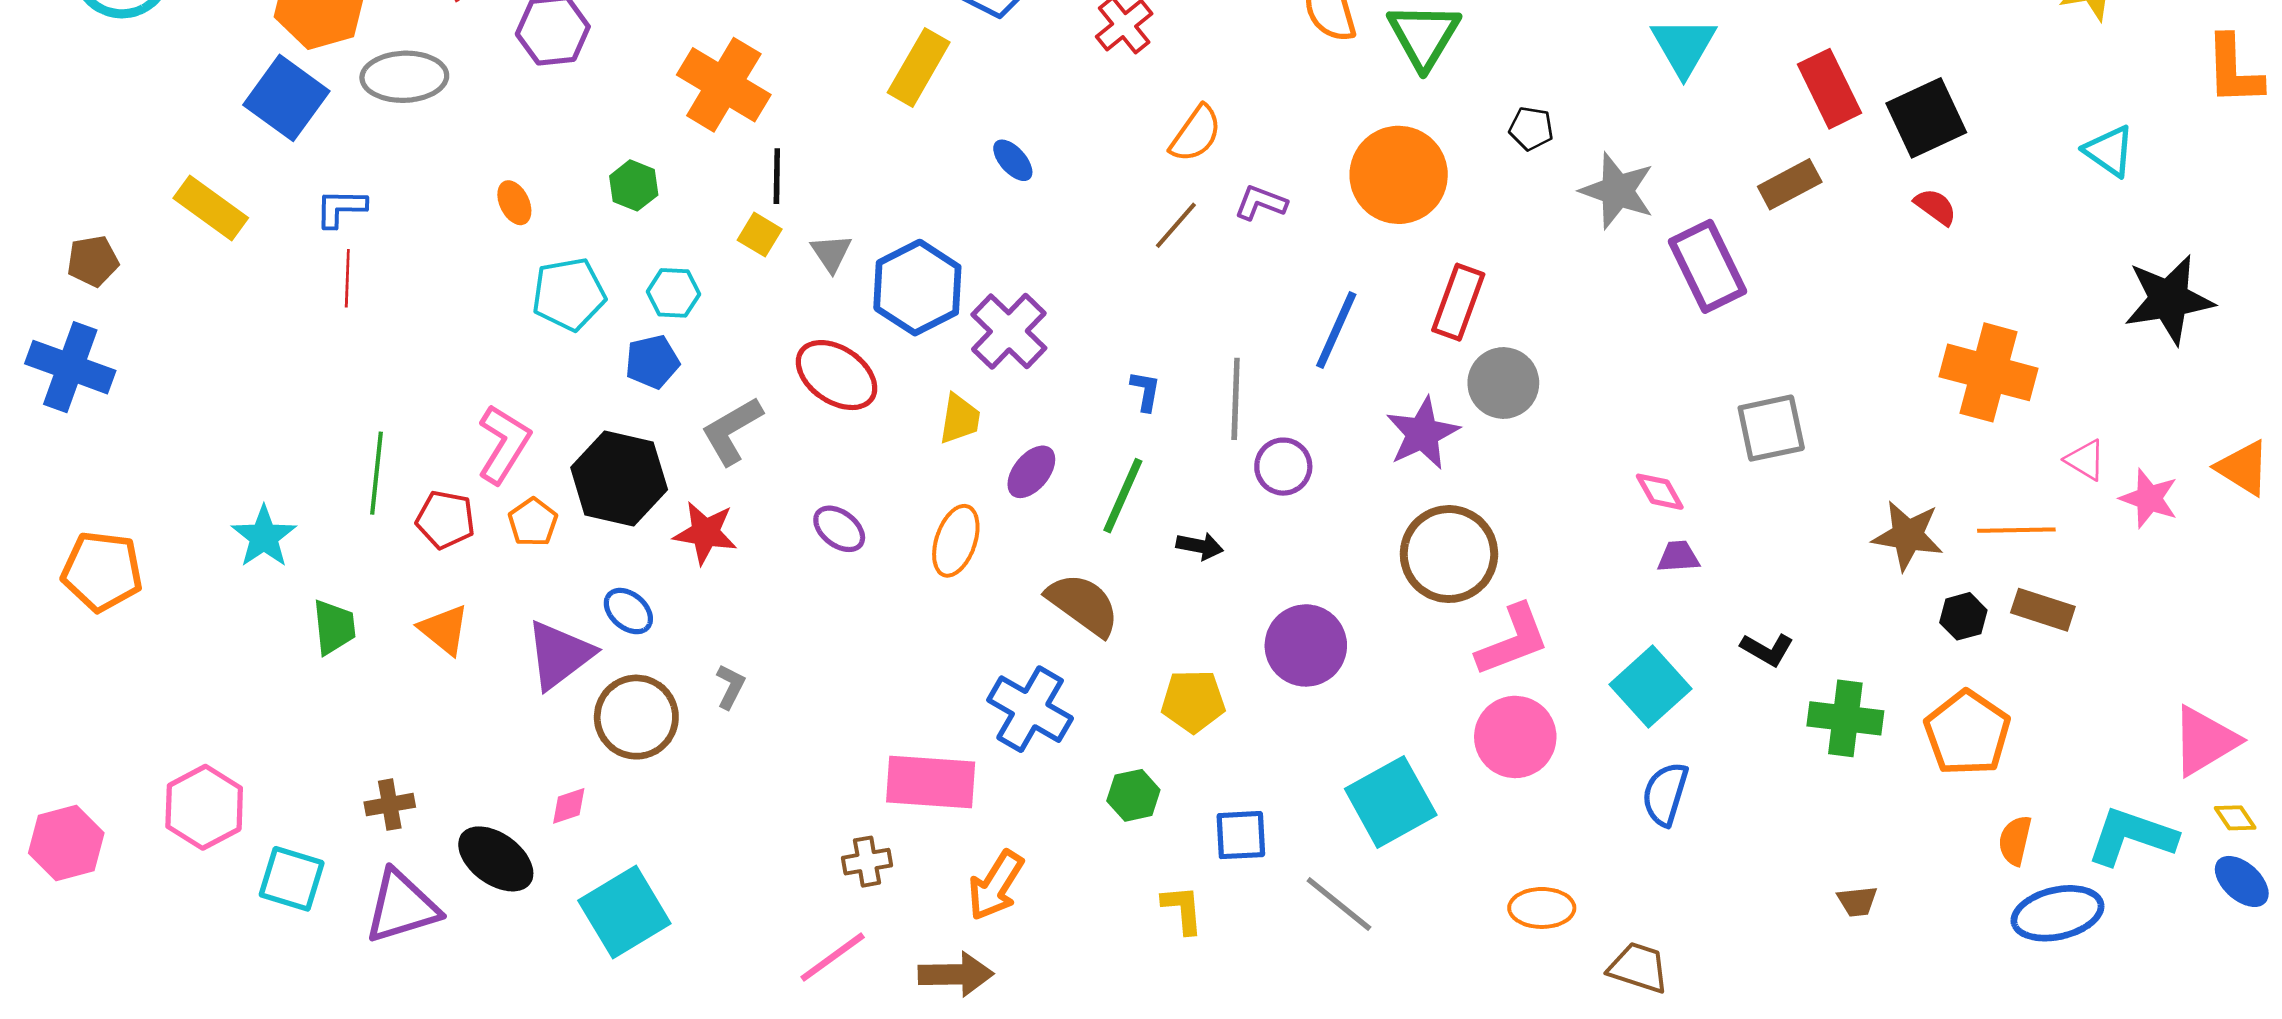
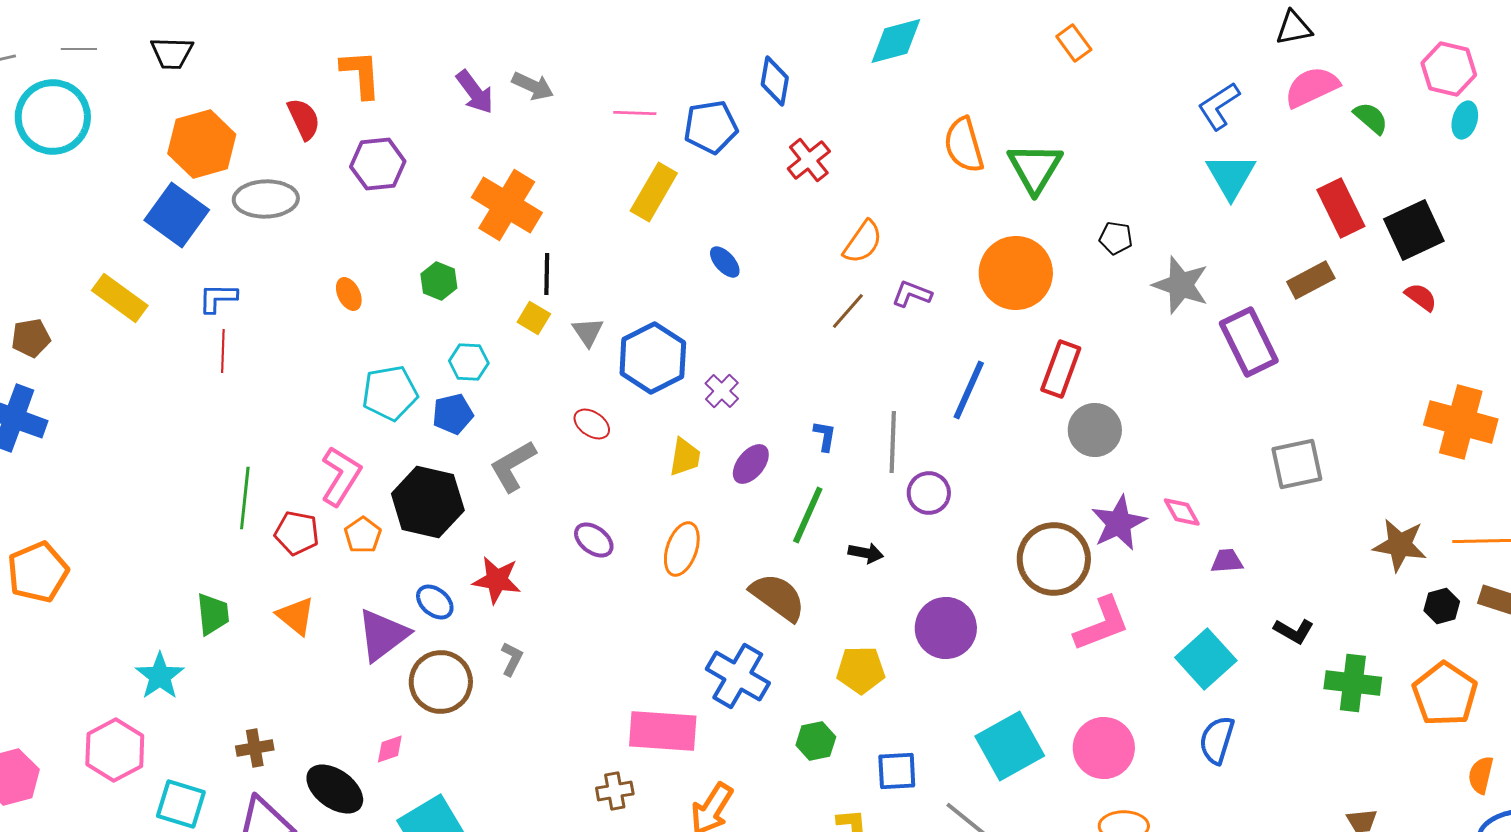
cyan pentagon: (569, 294) -> (390, 393), moved
purple cross: (1009, 331) -> (722, 391), size x0.6
red ellipse: (837, 375) -> (592, 424), size x0.6
purple star: (1422, 433) -> (1119, 523), moved
purple ellipse: (1031, 472) -> (751, 464), moved
pink diamond: (1660, 492) -> (1182, 512), moved
red star: (705, 533) -> (497, 580), moved
cyan star: (264, 537) -> (160, 676), moved
orange pentagon: (102, 571) -> (38, 572), turned -30
pink circle: (1515, 737) -> (1104, 748), moved

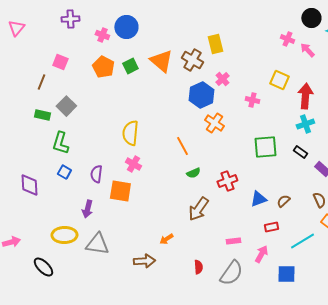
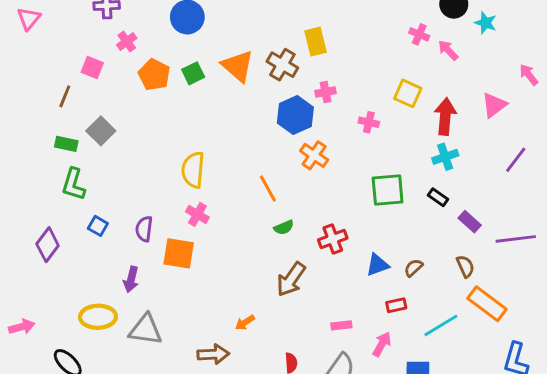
pink cross: (102, 35) -> (127, 42), moved, turned 32
pink cross: (222, 79) -> (326, 92), turned 32
green L-shape: (60, 143) -> (73, 184), moved
purple diamond: (29, 185) -> (48, 245), turned 40

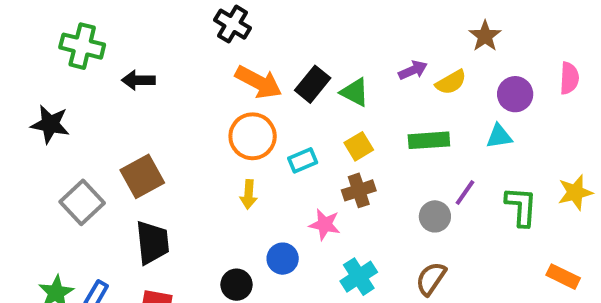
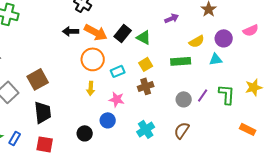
purple arrow: (413, 70) -> (172, 18), moved
pink semicircle: (569, 78) -> (251, 30), turned 63
black arrow: (138, 80) -> (71, 31), moved
yellow semicircle: (451, 82) -> (197, 41), moved
purple line: (465, 192) -> (203, 95), moved
pink star: (325, 224) -> (117, 99), moved

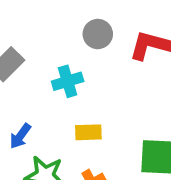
==================================================
_What you should do_
What you set down should be exactly the lines from the line containing "pink cross: (222, 79) -> (326, 92), turned 32" to the last line of the entries above, both included, with no pictures.

_Response area_
pink cross: (222, 79) -> (326, 92), turned 32
green L-shape: (60, 143) -> (73, 184), moved
purple diamond: (29, 185) -> (48, 245), turned 40

purple arrow: (413, 70) -> (172, 18), moved
pink semicircle: (569, 78) -> (251, 30), turned 63
black arrow: (138, 80) -> (71, 31), moved
yellow semicircle: (451, 82) -> (197, 41), moved
purple line: (465, 192) -> (203, 95), moved
pink star: (325, 224) -> (117, 99), moved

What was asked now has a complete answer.